**ACTION ITEM:**
Copy out the data word for word, without any of its pictures.
+ + + + + + +
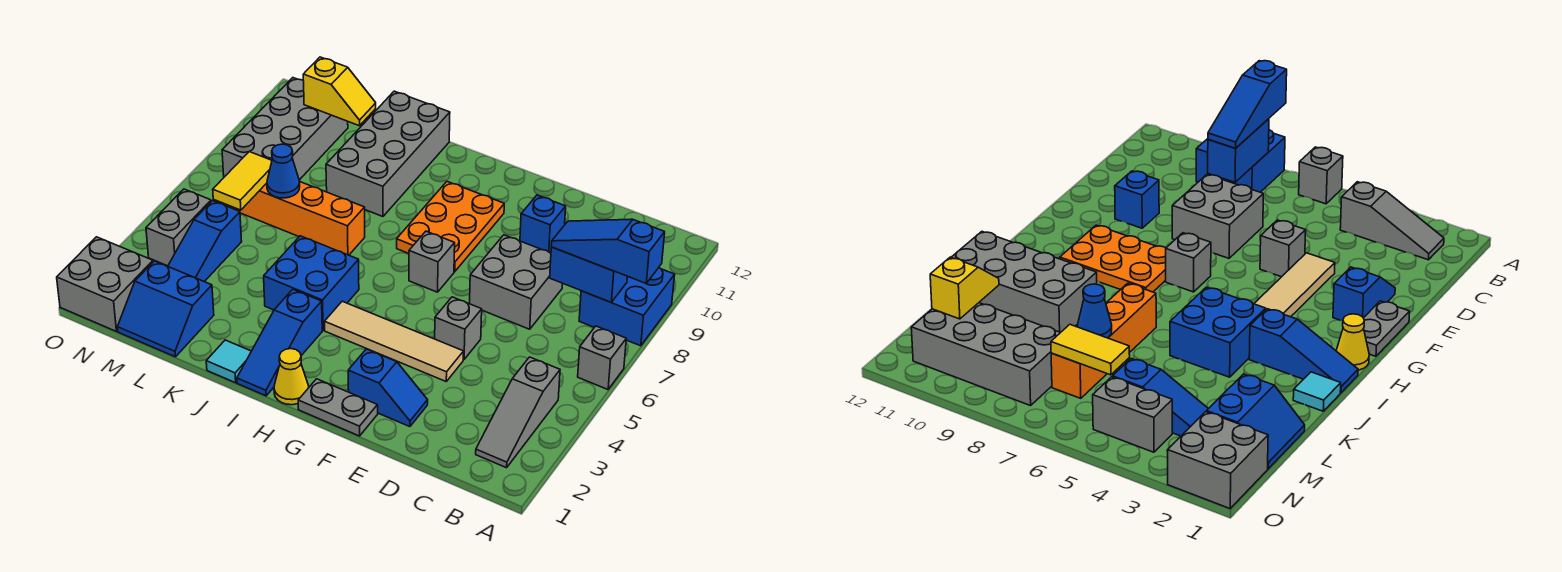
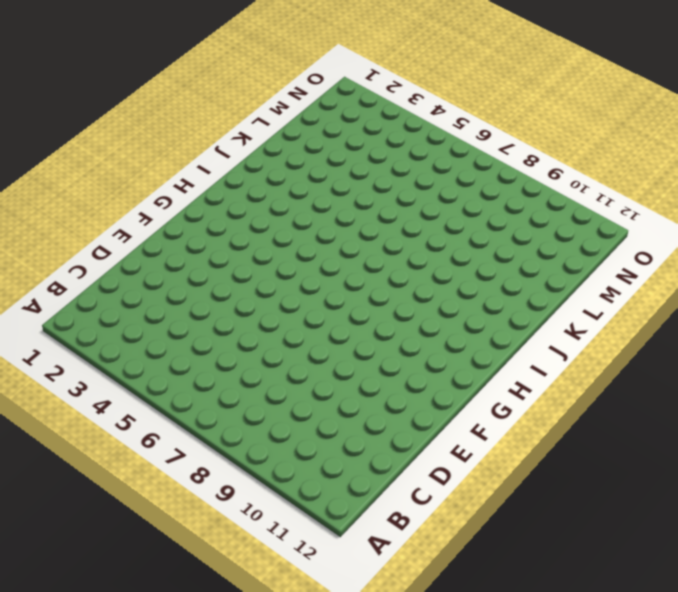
none -> grey brick A6 level 1
none -> blue brick A8:B9 level 1
none -> grey slope B2:B4 level 1 top 4

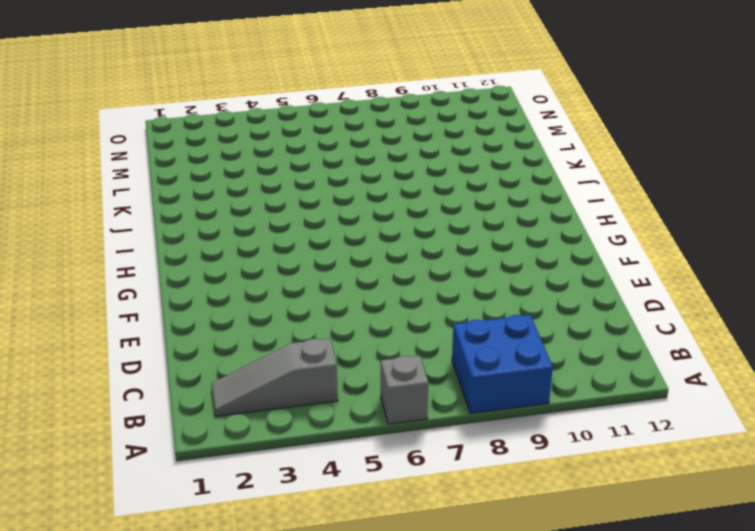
none -> grey brick D7:E8 level 1
none -> blue slope E2:F2 level 1 top F
none -> tan tile E4:H4 level 1

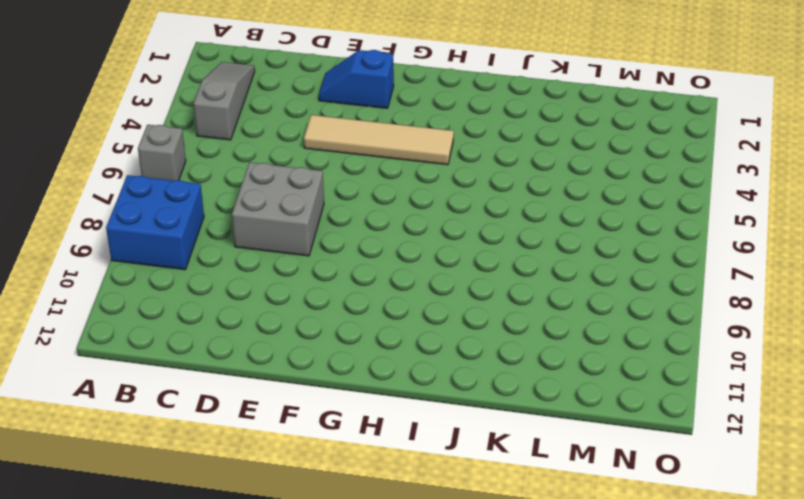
none -> grey brick E5 level 1
none -> blue brick E10 level 1
none -> grey plate F1:G1 level 1

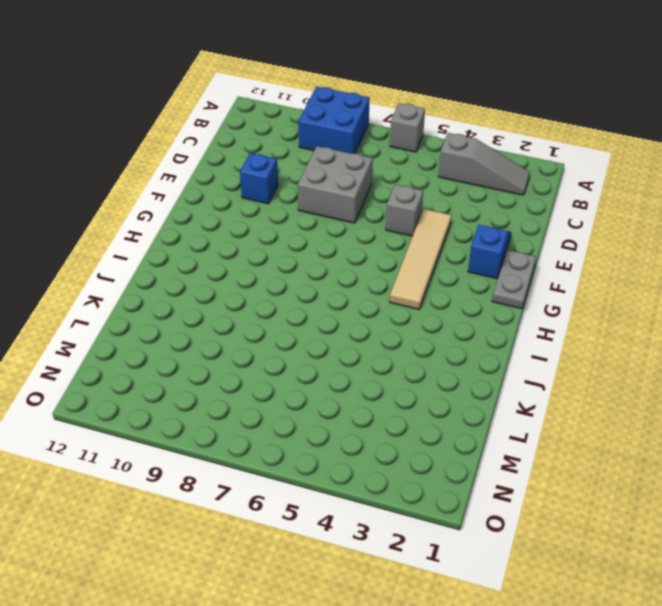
none -> grey brick G7 level 1
none -> orange plate G8:H10 level 1
none -> yellow cone H1 level 1

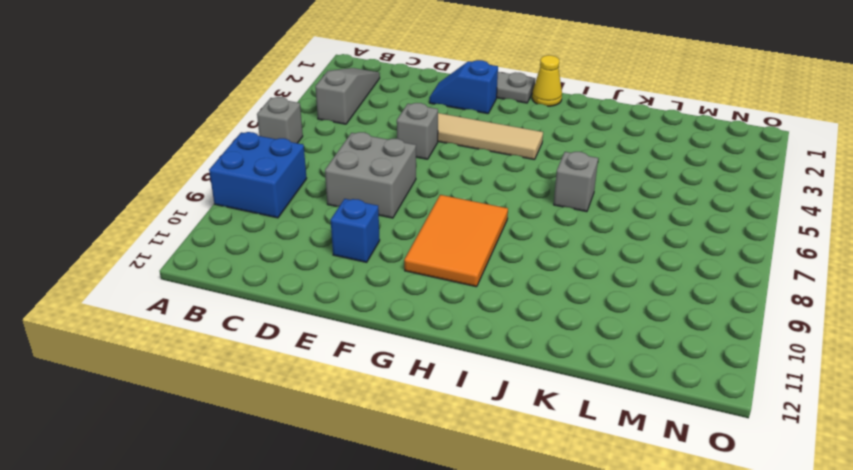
orange tile G8:H10 level 1 -> orange plate G8:H10 level 1
grey brick J6 level 1 -> grey brick G7 level 1
none -> blue slope I1:I3 level 1 top 3
none -> blue brick I4:J5 level 1
none -> cyan tile J1 level 1

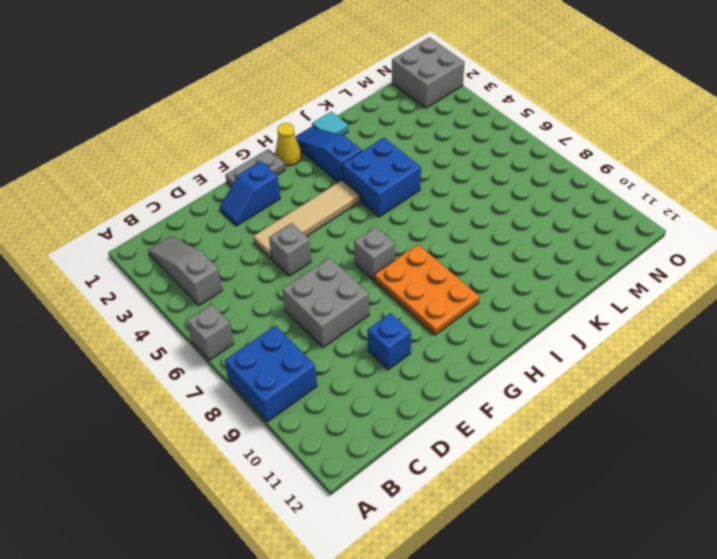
none -> orange brick J7:M7 level 1
none -> grey brick J9:K12 level 1
none -> blue slope L1:M2 level 1 top 2

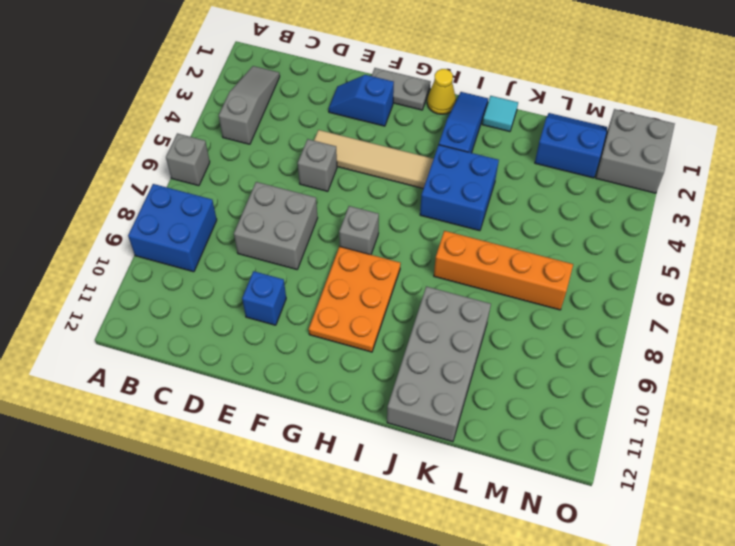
none -> blue slope M3:M5 level 1 top 5
none -> grey brick M8:N11 level 1
none -> grey brick N4:N5 level 1

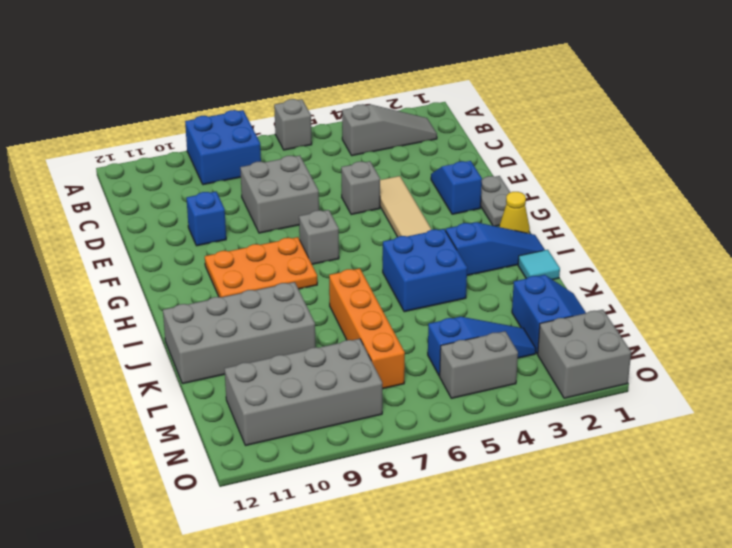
none -> blue brick B8:C8 level 2
none -> blue cone L7 level 2
none -> yellow slope L11:M11 level 2 top M

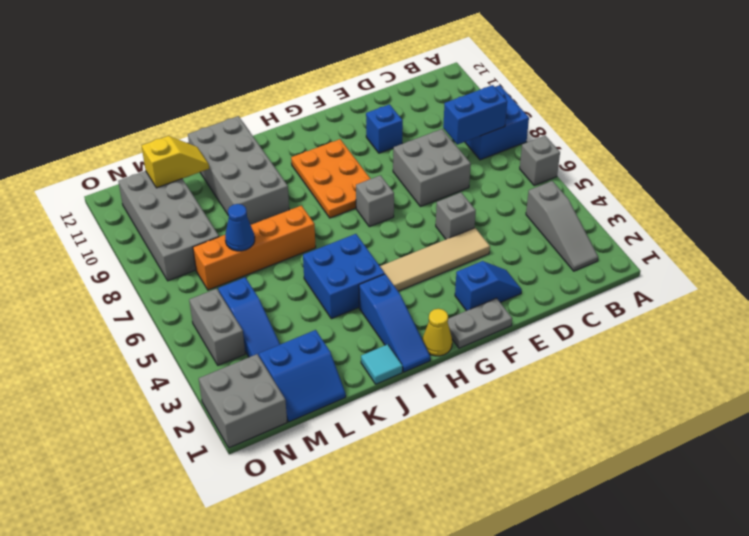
none -> yellow tile M6:M7 level 2
none -> blue slope A8:C8 level 3 top A

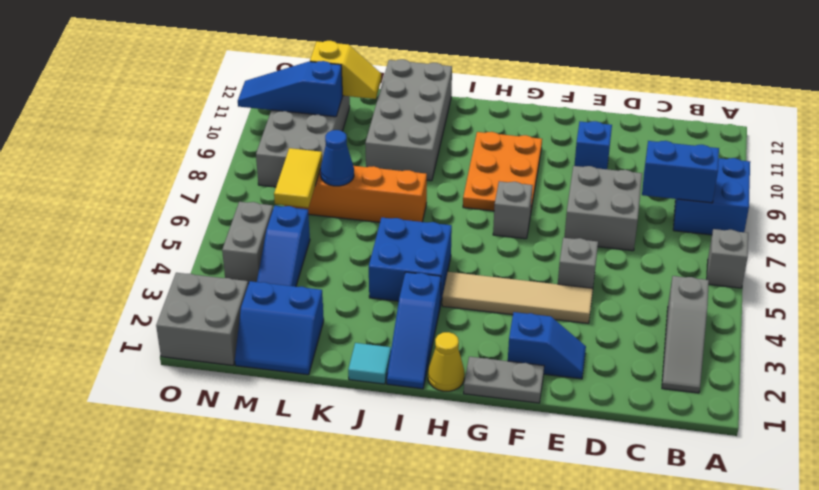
blue slope M10:O10 level 2 top M -> blue slope A8:C8 level 3 top A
+ + + + + + +
**SOLUTION TO THIS EXERCISE:**
none -> grey brick A6 level 1
none -> blue brick A8:B9 level 1
none -> grey slope B2:B4 level 1 top 4

none -> grey brick D7:E8 level 1
none -> blue slope E2:F2 level 1 top F
none -> tan tile E4:H4 level 1

none -> grey brick E5 level 1
none -> blue brick E10 level 1
none -> grey plate F1:G1 level 1

none -> grey brick G7 level 1
none -> orange plate G8:H10 level 1
none -> yellow cone H1 level 1

orange tile G8:H10 level 1 -> orange plate G8:H10 level 1
grey brick J6 level 1 -> grey brick G7 level 1
none -> blue slope I1:I3 level 1 top 3
none -> blue brick I4:J5 level 1
none -> cyan tile J1 level 1

none -> orange brick J7:M7 level 1
none -> grey brick J9:K12 level 1
none -> blue slope L1:M2 level 1 top 2

none -> blue slope M3:M5 level 1 top 5
none -> grey brick M8:N11 level 1
none -> grey brick N4:N5 level 1

none -> blue brick B8:C8 level 2
none -> blue cone L7 level 2
none -> yellow slope L11:M11 level 2 top M

none -> yellow tile M6:M7 level 2
none -> blue slope A8:C8 level 3 top A

blue slope M10:O10 level 2 top M -> blue slope A8:C8 level 3 top A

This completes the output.